## SUPPLIED MATERIAL
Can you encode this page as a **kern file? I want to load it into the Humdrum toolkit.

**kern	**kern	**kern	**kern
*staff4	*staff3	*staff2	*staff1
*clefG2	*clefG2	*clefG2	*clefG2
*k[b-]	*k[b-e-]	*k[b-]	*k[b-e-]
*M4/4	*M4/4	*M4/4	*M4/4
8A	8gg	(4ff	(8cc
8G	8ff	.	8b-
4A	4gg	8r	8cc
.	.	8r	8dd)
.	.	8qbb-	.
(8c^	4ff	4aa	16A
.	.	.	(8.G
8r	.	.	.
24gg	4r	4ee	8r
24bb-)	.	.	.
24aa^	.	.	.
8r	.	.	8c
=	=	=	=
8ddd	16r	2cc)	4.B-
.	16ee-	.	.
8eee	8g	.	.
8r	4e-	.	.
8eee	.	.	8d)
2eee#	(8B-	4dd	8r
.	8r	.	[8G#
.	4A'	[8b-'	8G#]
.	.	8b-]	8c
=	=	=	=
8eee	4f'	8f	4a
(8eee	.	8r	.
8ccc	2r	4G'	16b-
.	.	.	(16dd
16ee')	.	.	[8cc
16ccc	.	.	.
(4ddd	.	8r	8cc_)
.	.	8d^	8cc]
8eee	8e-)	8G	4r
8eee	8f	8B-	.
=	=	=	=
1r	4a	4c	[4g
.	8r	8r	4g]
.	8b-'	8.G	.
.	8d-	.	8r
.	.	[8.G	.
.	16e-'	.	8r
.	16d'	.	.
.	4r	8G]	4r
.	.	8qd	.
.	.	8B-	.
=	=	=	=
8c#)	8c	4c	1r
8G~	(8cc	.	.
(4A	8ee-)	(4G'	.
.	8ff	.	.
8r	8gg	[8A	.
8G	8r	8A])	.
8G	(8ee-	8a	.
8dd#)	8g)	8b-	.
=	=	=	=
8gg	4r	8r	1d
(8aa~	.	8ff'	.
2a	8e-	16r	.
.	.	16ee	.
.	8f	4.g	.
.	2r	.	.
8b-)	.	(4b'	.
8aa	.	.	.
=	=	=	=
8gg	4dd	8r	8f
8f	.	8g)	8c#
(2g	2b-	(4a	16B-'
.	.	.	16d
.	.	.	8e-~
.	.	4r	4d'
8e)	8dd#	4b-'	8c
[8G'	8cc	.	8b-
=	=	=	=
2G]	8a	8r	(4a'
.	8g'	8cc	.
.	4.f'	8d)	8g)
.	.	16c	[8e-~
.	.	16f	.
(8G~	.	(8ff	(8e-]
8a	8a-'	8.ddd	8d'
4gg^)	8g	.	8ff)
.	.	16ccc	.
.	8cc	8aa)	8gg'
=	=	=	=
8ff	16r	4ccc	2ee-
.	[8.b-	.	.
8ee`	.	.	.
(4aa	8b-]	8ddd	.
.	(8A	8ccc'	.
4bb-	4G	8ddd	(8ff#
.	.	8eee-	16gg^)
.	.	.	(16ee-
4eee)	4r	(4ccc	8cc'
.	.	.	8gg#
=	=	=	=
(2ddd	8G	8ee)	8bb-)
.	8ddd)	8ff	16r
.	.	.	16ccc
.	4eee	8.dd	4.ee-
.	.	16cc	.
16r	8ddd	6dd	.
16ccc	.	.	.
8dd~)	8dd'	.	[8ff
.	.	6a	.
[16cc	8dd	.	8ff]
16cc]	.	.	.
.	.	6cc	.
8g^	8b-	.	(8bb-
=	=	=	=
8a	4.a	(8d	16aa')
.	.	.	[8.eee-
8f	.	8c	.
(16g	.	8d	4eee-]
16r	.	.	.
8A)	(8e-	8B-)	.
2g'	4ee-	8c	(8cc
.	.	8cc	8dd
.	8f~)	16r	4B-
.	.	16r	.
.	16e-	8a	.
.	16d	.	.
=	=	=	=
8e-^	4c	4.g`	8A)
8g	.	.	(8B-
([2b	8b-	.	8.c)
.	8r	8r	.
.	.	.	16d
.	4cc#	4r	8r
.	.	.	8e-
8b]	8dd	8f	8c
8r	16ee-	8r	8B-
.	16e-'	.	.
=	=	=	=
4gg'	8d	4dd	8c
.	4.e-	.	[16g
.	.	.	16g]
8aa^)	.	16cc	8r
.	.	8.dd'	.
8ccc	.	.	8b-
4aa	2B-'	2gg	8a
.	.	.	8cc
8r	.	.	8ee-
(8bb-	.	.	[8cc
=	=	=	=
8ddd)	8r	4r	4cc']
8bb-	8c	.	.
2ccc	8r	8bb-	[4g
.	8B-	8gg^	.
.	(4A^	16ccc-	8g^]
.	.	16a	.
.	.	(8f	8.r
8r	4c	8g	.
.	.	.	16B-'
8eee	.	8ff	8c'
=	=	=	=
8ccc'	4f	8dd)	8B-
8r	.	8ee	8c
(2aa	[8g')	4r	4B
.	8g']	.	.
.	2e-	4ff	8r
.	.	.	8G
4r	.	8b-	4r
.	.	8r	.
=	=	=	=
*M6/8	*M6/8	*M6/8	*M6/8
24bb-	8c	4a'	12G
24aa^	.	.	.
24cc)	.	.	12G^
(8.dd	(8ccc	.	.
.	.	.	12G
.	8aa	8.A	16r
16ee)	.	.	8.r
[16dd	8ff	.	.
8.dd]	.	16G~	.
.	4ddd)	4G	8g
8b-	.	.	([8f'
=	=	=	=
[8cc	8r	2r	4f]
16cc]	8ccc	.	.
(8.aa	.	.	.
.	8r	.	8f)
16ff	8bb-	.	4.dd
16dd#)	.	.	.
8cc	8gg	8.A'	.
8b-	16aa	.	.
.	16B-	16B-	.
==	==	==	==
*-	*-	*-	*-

## EXERCISE AIM
Show each line of the entries above that contains the string "kern", copying every such line in full. Case counts, so uppercase and lowercase letters do not match each other.

## FULL RESPONSE
Can you encode this page as a **kern file? I want to load it into the Humdrum toolkit.
**kern	**kern	**kern	**kern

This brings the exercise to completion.